The listing is to be transcribed in full, with its images left out.

*Given data*
____
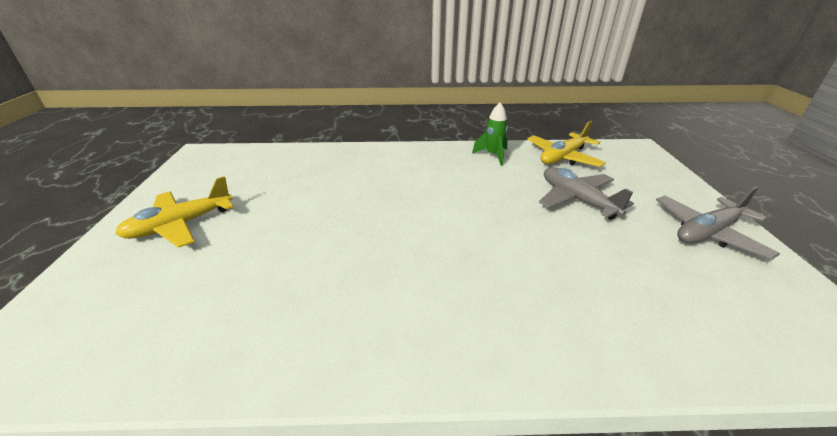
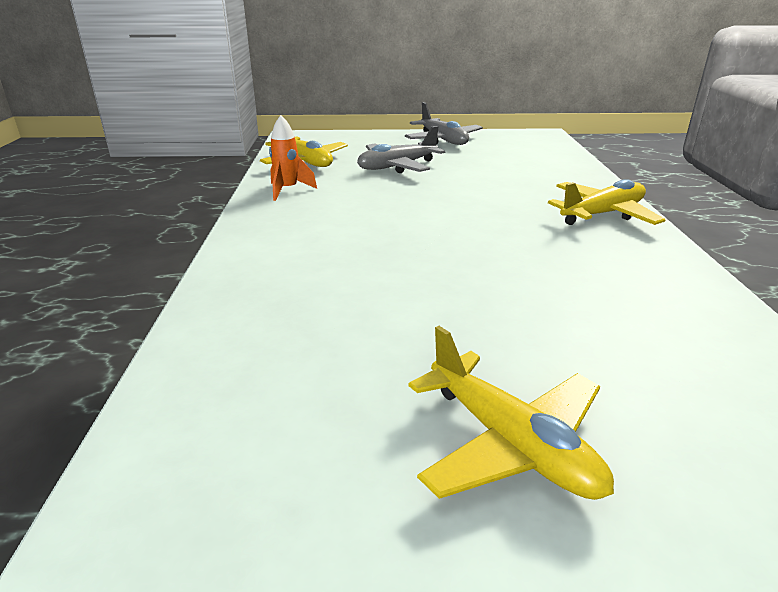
camera: 90 degrees left, 5 degrees down
(472, 336) = (602, 214): none -> yellow plane
(493, 155) = (288, 190): green rocket -> orange rocket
____
*Written answer*
camera: 90 degrees left, 5 degrees down
(472, 336) = (602, 214): none -> yellow plane
(493, 155) = (288, 190): green rocket -> orange rocket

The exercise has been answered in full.